Segment Start: Study material

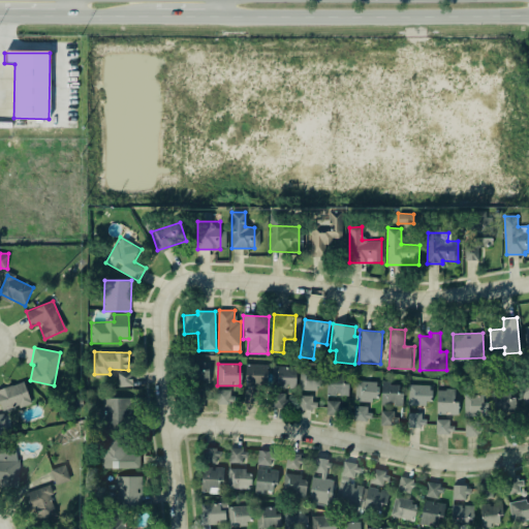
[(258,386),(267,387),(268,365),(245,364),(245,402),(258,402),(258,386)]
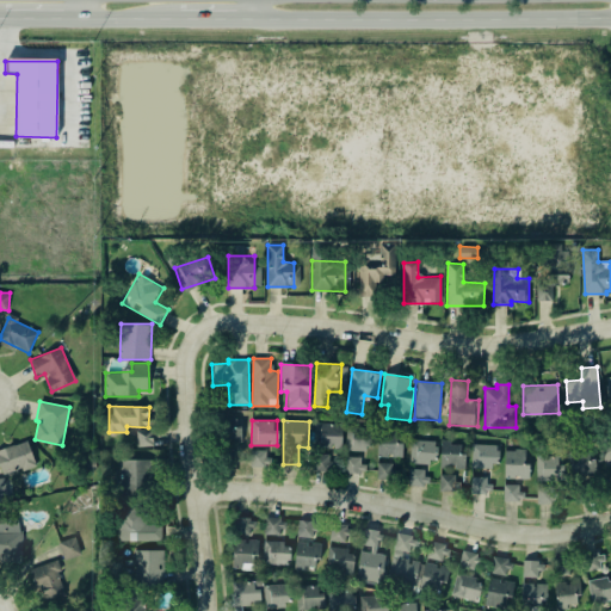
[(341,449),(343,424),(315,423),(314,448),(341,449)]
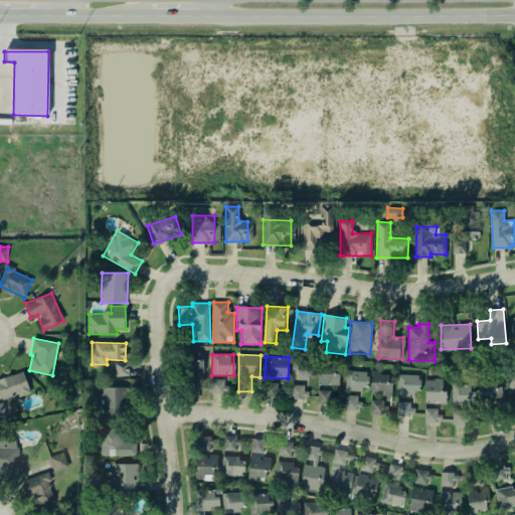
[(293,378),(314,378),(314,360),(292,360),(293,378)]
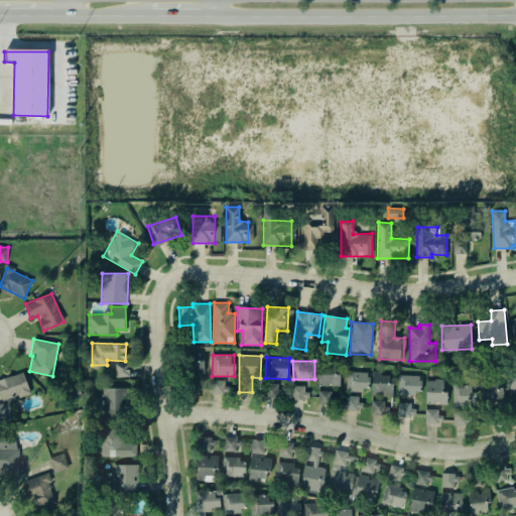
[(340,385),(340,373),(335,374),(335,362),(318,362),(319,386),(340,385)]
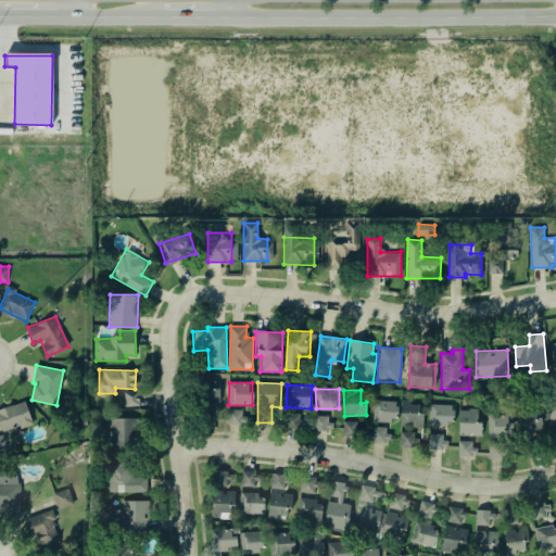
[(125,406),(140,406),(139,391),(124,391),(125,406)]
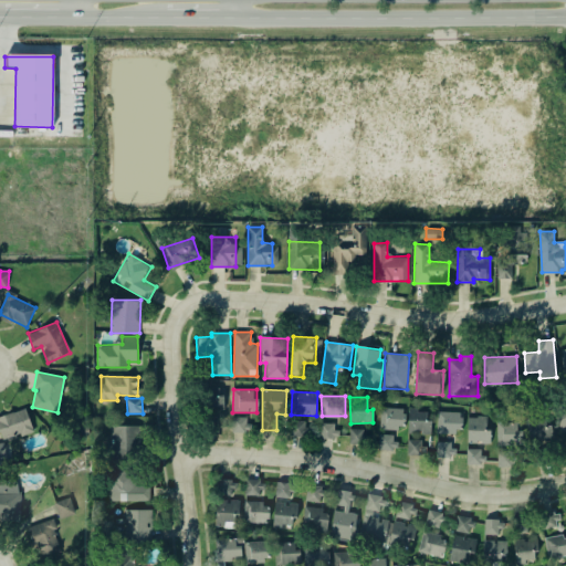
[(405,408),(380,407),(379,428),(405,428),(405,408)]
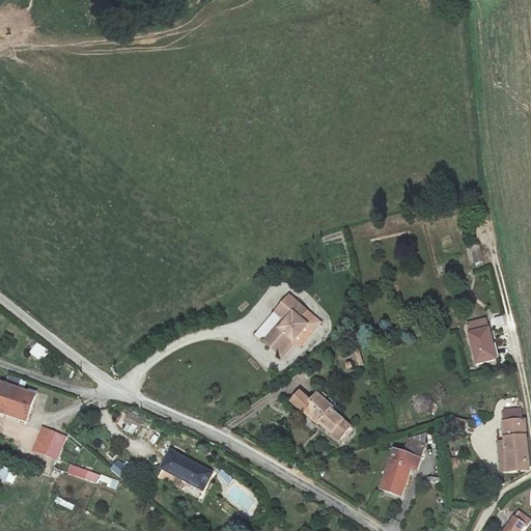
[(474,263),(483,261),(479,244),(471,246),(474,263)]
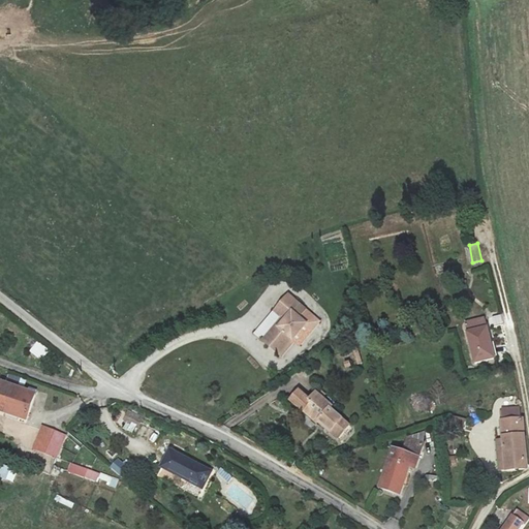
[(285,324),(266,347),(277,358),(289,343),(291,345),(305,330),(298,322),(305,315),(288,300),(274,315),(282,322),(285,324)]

Segment End: Study material

*About this exercise*:
Only the lines from the line holding "[(293,378),(314,378),(314,360),(292,360),(293,378)]" through the last line above belong in the answer, repeated exactly; the pictures do not.

*Response for this exercise*:
[(293,378),(314,378),(314,360),(292,360),(293,378)]
[(340,385),(340,373),(335,374),(335,362),(318,362),(319,386),(340,385)]
[(125,406),(140,406),(139,391),(124,391),(125,406)]
[(405,408),(380,407),(379,428),(405,428),(405,408)]
[(474,263),(483,261),(479,244),(471,246),(474,263)]
[(285,324),(266,347),(277,358),(289,343),(291,345),(305,330),(298,322),(305,315),(288,300),(274,315),(282,322),(285,324)]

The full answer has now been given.